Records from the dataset
# # # # # # #
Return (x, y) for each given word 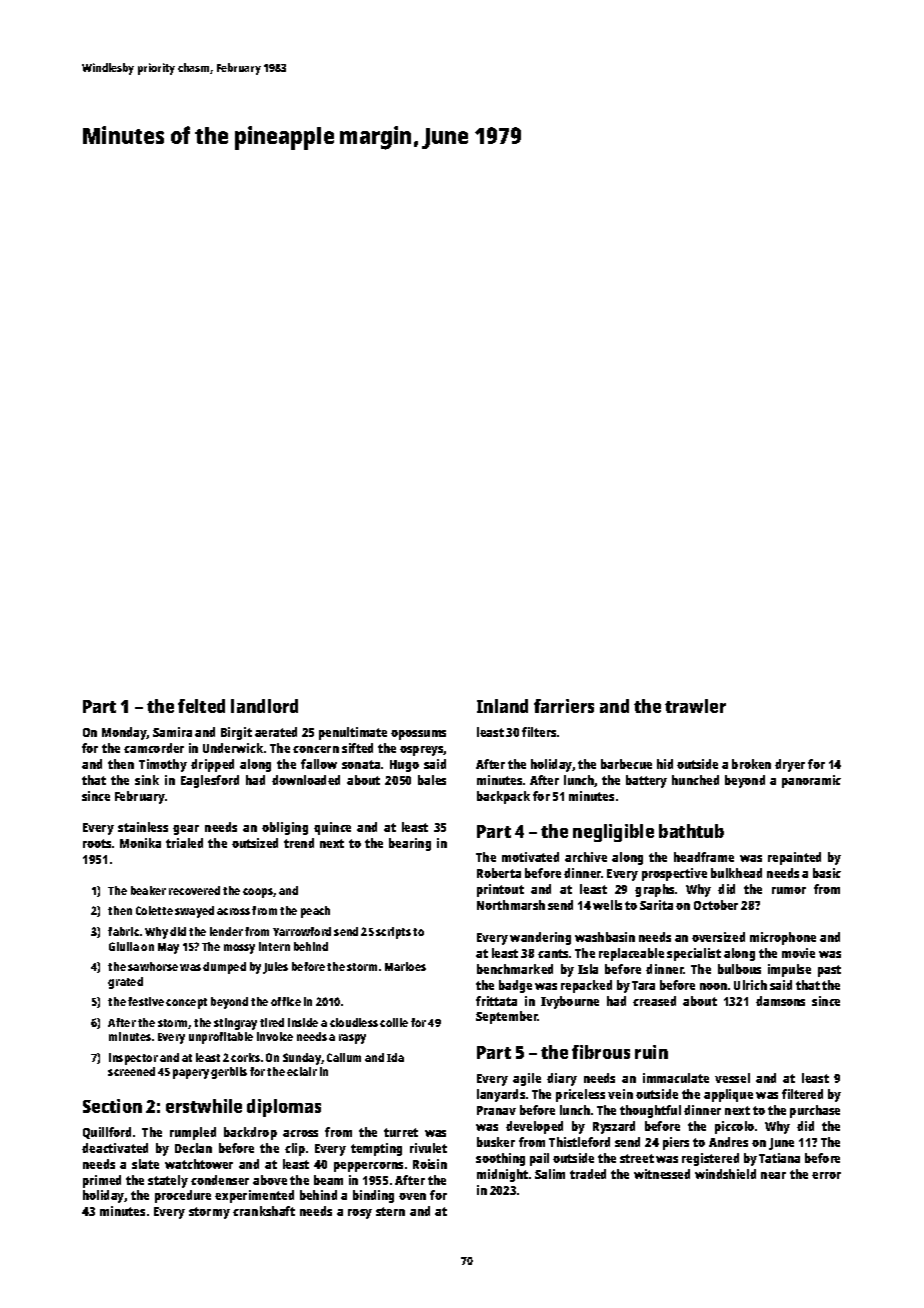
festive (146, 1001)
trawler (695, 706)
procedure (183, 1196)
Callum (344, 1057)
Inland (502, 706)
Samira (172, 732)
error (826, 1175)
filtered (802, 1094)
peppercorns (368, 1167)
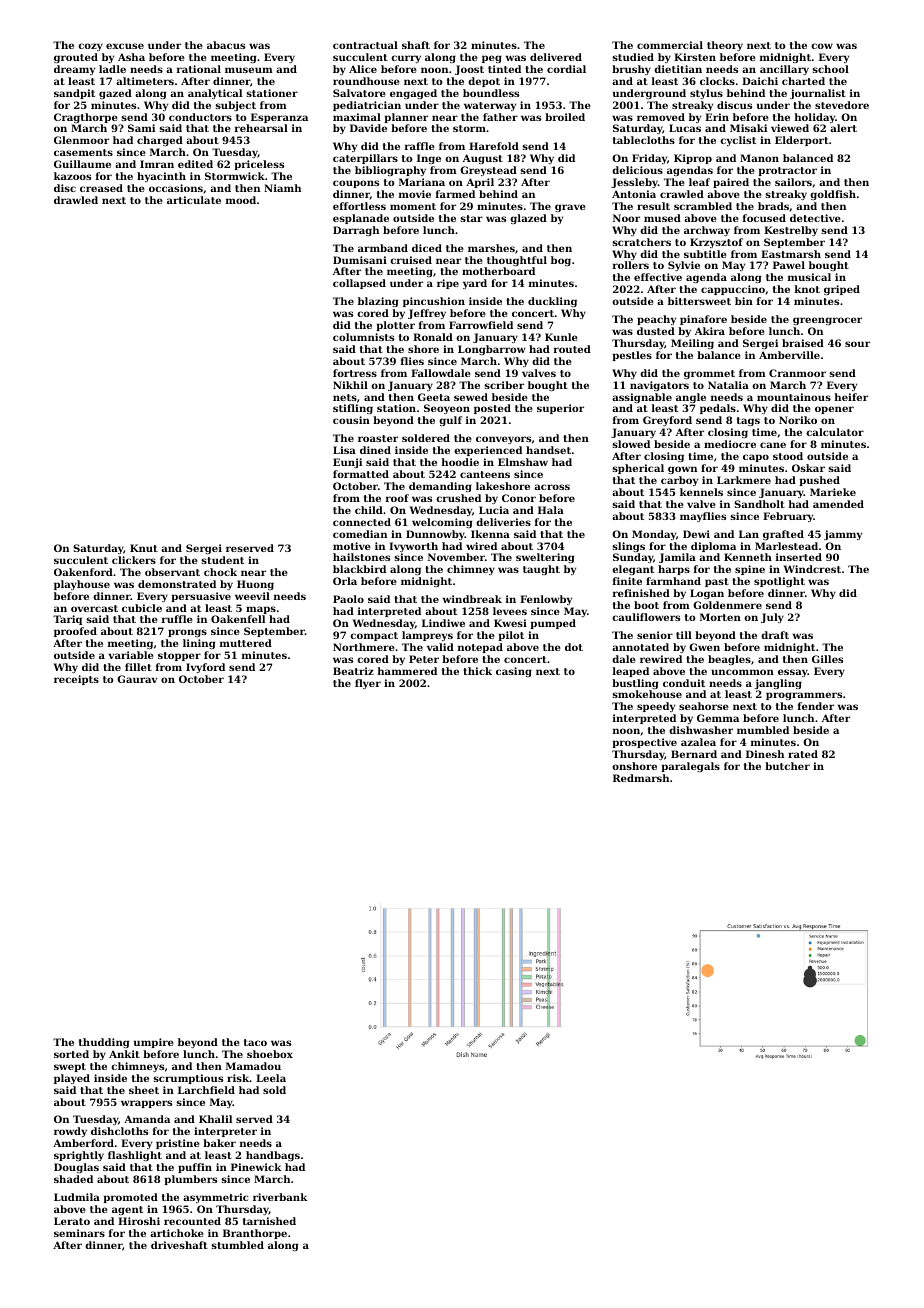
# # # # # # #
Written instruction = Can you copy the material above word for word and line for line, leaving out the pictures?

Solution to this task =
Return (x, y) for each given word 
festive (146, 1001)
trawler (695, 706)
procedure (183, 1196)
Callum (344, 1057)
Inland (502, 706)
Samira (172, 732)
error (826, 1175)
filtered (802, 1094)
peppercorns (368, 1167)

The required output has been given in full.